» Input:
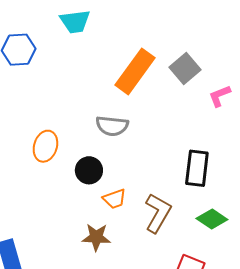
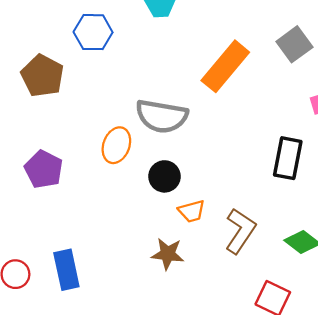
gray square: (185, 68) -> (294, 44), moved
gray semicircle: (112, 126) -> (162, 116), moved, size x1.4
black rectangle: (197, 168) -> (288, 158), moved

--

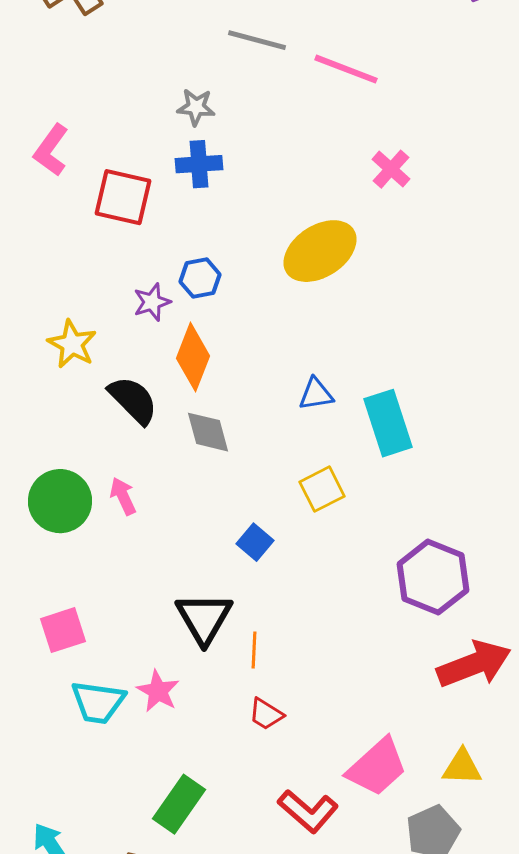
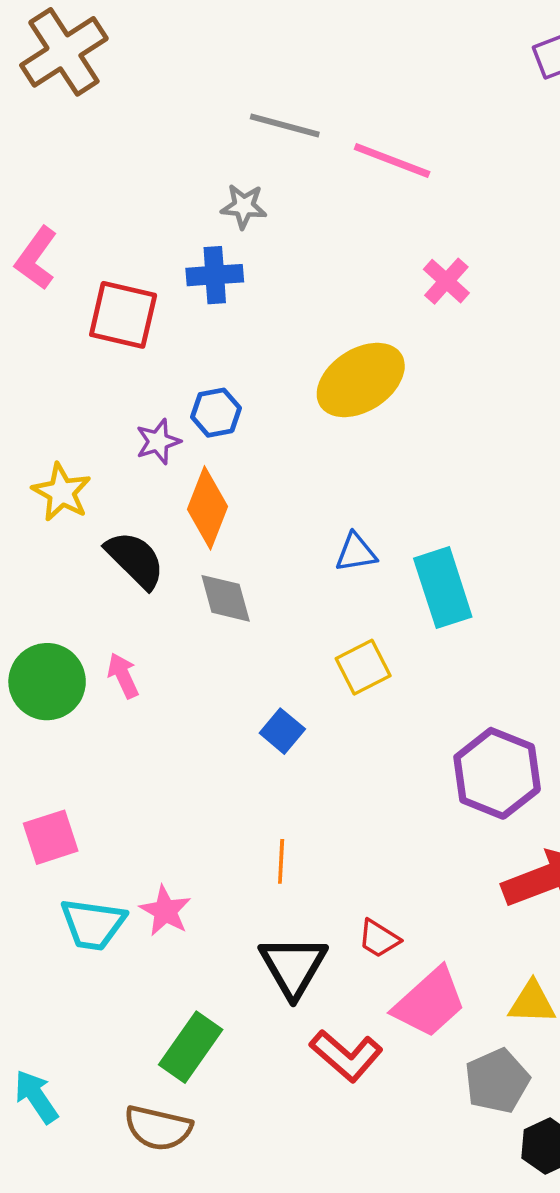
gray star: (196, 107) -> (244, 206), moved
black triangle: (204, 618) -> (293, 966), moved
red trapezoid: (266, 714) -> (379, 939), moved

---

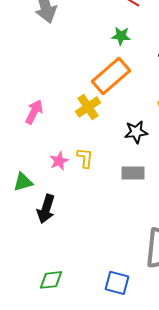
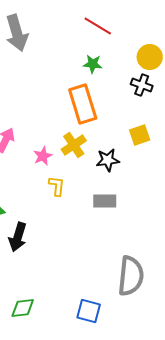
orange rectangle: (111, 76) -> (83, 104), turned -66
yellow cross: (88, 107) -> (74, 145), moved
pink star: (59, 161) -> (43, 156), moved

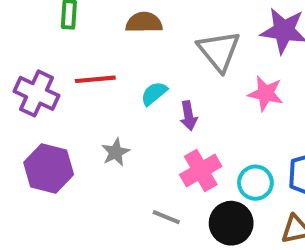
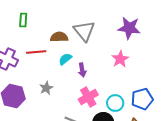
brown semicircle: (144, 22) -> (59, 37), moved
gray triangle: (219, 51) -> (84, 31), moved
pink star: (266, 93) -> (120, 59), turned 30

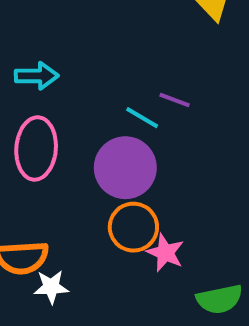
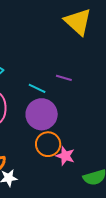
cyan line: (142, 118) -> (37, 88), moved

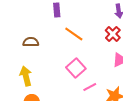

» Work item: The lines above from the one containing "gray semicircle: (112, 126)" through the one containing "black rectangle: (197, 168)" are to be set down exactly, and no others.

» Worked solution:
gray semicircle: (112, 126) -> (162, 116), moved, size x1.4
black rectangle: (197, 168) -> (288, 158), moved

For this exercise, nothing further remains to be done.